Top of INPUT

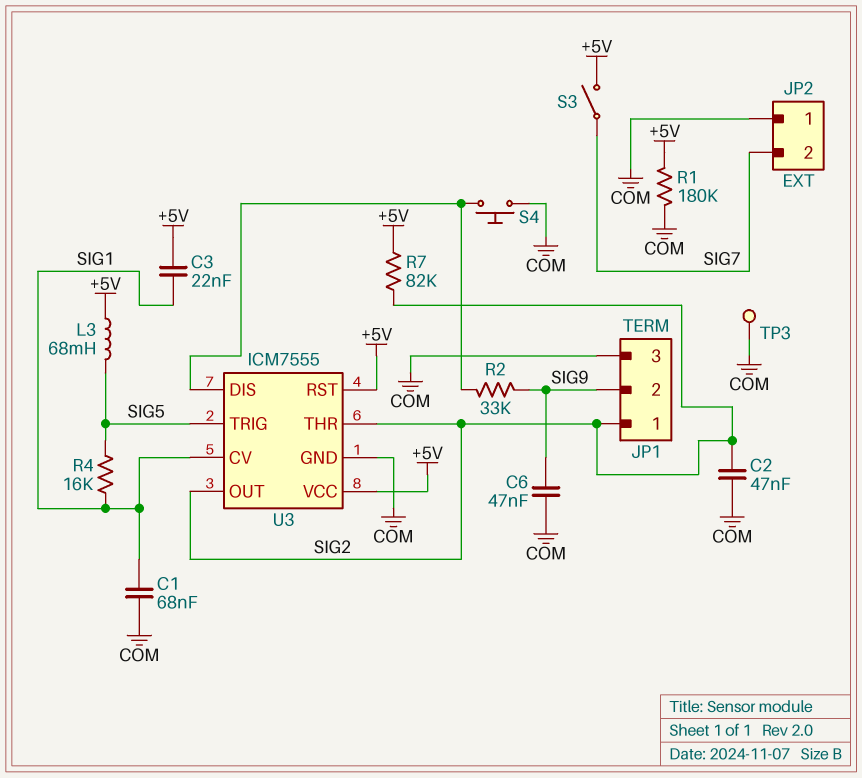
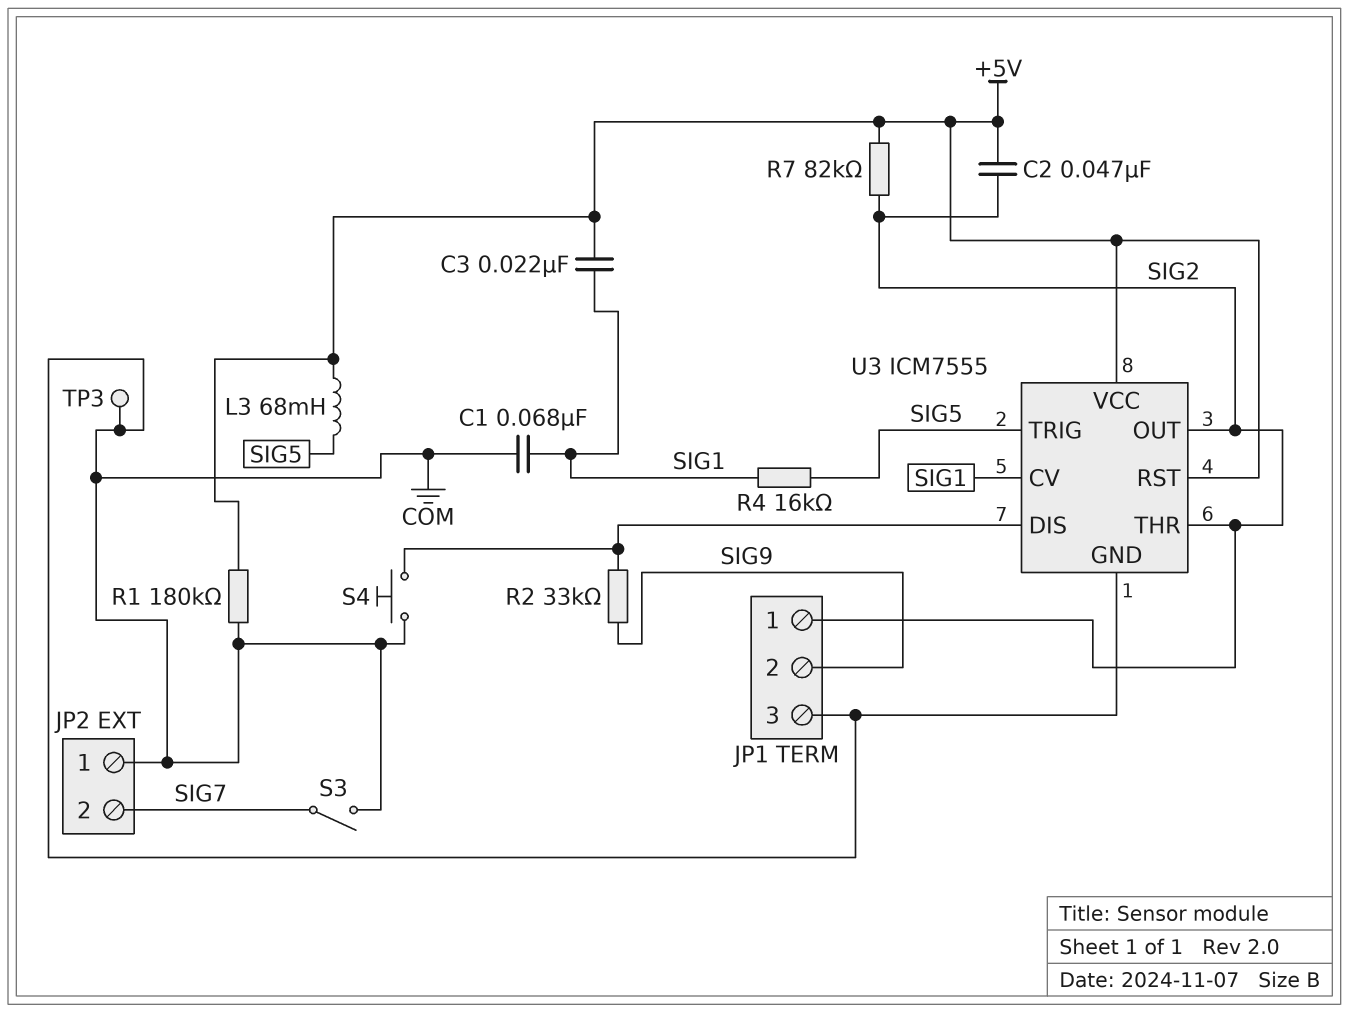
C2: 47nF (COM, SIG2) -> 47nF (+5V, SIG2)
C6: 47nF (COM, SIG9) -> none
S3: switch (+5V, SIG7) -> switch (COM, SIG7)

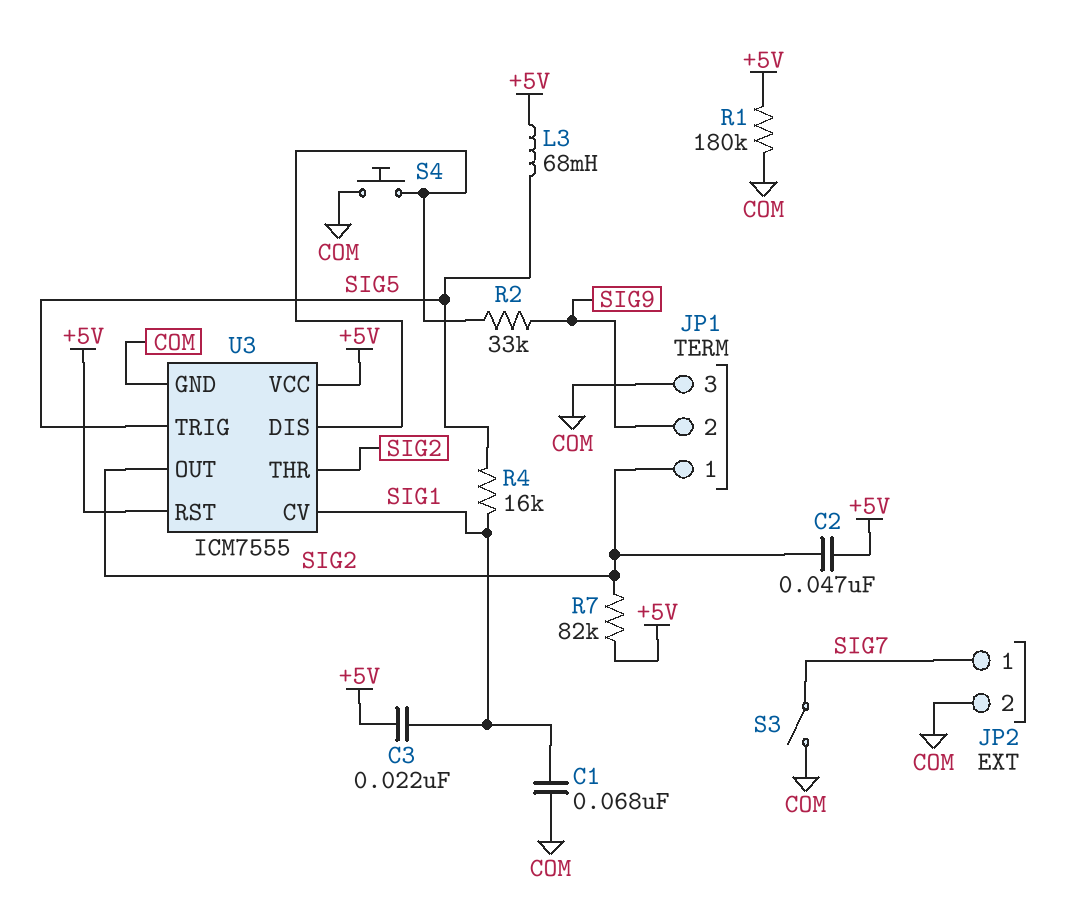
JP2 pin 1: COM -> SIG7
JP2 pin 2: SIG7 -> COM
TP3: test point (COM) -> none

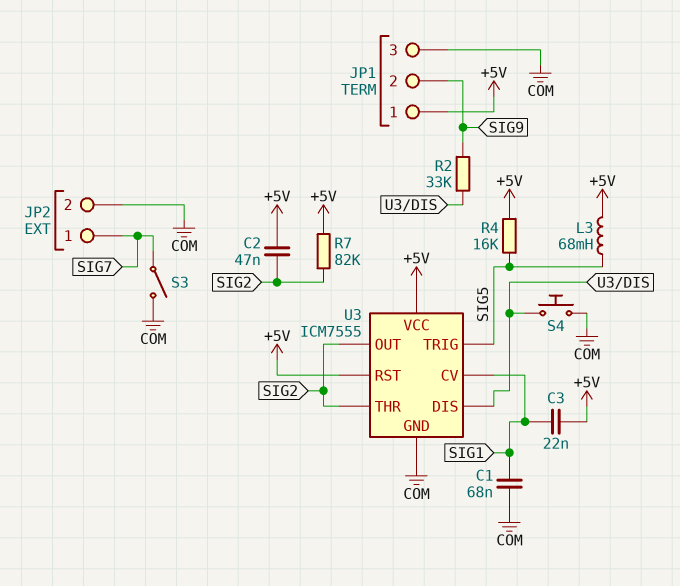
JP1 pin 1: SIG2 -> +5V
R1: 180k (+5V, COM) -> none
R4: 16k (SIG1, SIG5) -> 16k (+5V, SIG5)

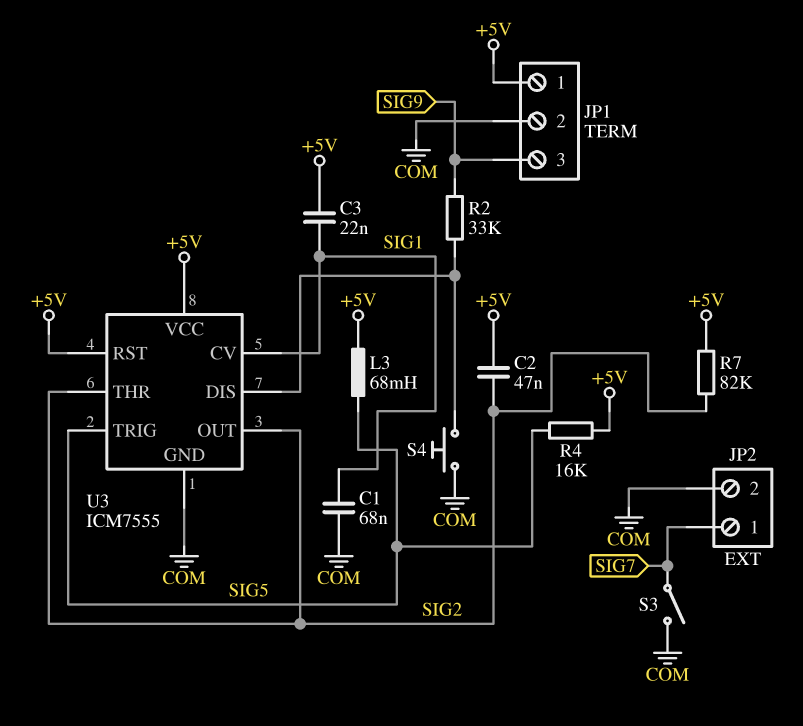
JP1 pin 2: SIG9 -> COM
JP1 pin 3: COM -> SIG9

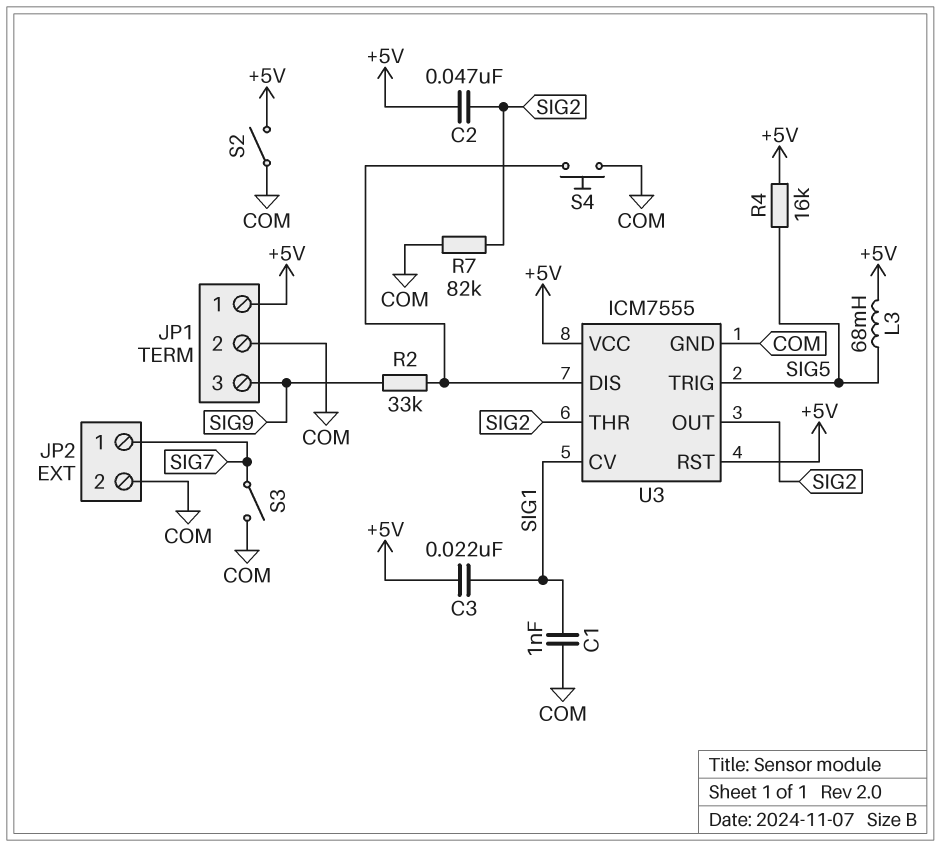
C1: 68nF (COM, SIG1) -> 1nF (COM, SIG1)
R7: 82k (+5V, SIG2) -> 82k (COM, SIG2)
S2: none -> switch (+5V, COM)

Bottom of INPUT

◆ PROBLEM REQUIREMENTS: Return exactly the lines from the one with "R4: 16k (SIG1, SIG5) -> 16k (+5V, SIG5)" through the last line of the entries above, both ends included. No pictures may appear in the copy.

◆ RESPONSE BOX:
R4: 16k (SIG1, SIG5) -> 16k (+5V, SIG5)

JP1 pin 2: SIG9 -> COM
JP1 pin 3: COM -> SIG9

C1: 68nF (COM, SIG1) -> 1nF (COM, SIG1)
R7: 82k (+5V, SIG2) -> 82k (COM, SIG2)
S2: none -> switch (+5V, COM)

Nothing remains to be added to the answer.